» TASK REQUIREMENTS: If a line in the listing contains "white", copy it out whole.

» INFORMATION PROVIDED:
☆ ☆ ☆
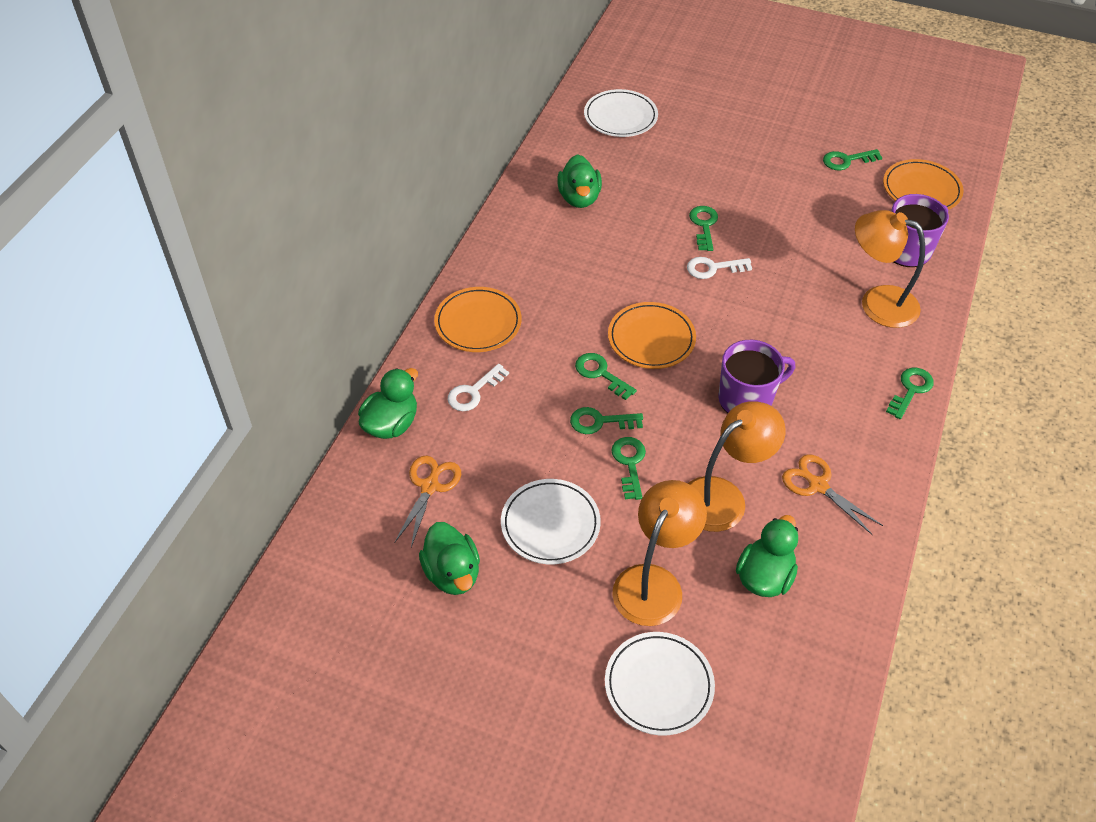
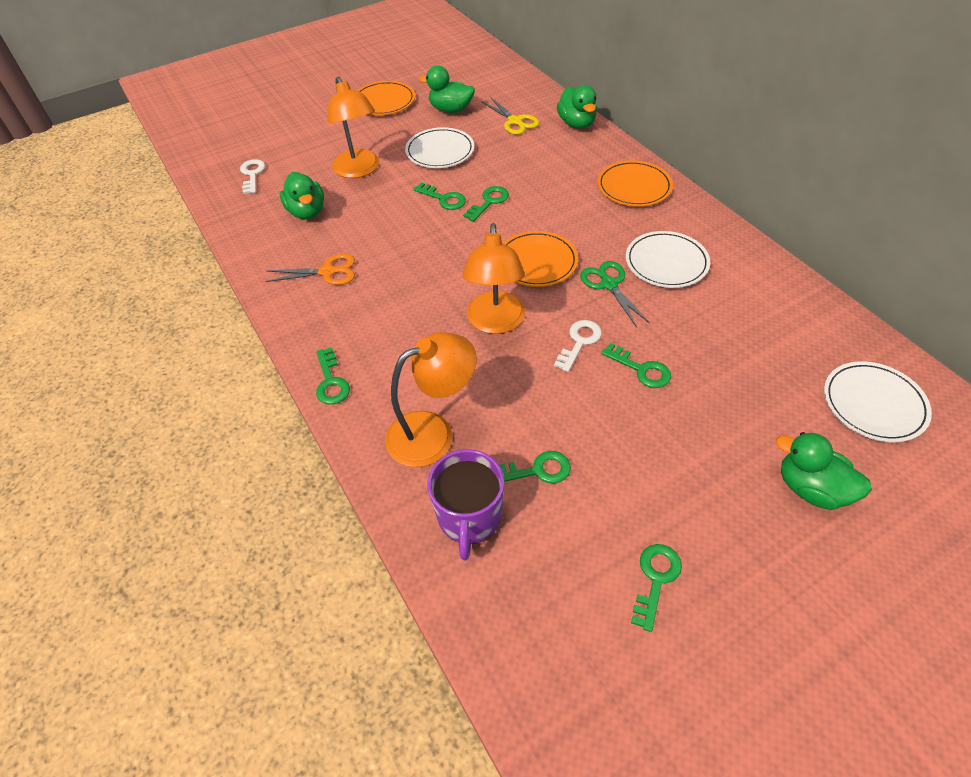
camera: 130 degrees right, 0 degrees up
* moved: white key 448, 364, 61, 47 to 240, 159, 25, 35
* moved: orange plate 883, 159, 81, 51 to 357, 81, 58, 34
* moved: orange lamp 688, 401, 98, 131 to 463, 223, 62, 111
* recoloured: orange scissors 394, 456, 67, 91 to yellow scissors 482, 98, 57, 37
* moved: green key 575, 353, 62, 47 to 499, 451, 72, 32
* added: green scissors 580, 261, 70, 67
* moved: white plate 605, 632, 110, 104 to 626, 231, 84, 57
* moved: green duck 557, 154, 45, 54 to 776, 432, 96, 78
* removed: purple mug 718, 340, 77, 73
☆ ☆ ☆
» ANSWER AREA:
* moved: white key 448, 364, 61, 47 to 240, 159, 25, 35
* moved: white plate 605, 632, 110, 104 to 626, 231, 84, 57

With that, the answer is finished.